- **Work to complete**: Look through the lines below; wherever the word "white" appears, copy that line.

⟨

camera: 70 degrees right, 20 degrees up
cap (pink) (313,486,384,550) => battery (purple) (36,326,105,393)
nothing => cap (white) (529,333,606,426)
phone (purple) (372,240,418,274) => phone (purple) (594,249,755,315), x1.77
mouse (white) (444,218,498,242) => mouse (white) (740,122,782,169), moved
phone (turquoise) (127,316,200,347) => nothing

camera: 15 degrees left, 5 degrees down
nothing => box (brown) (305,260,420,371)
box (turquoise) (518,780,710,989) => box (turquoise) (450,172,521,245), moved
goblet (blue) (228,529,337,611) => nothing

⟩

- **Result for this exercise**:
nothing => cap (white) (529,333,606,426)
mouse (white) (444,218,498,242) => mouse (white) (740,122,782,169), moved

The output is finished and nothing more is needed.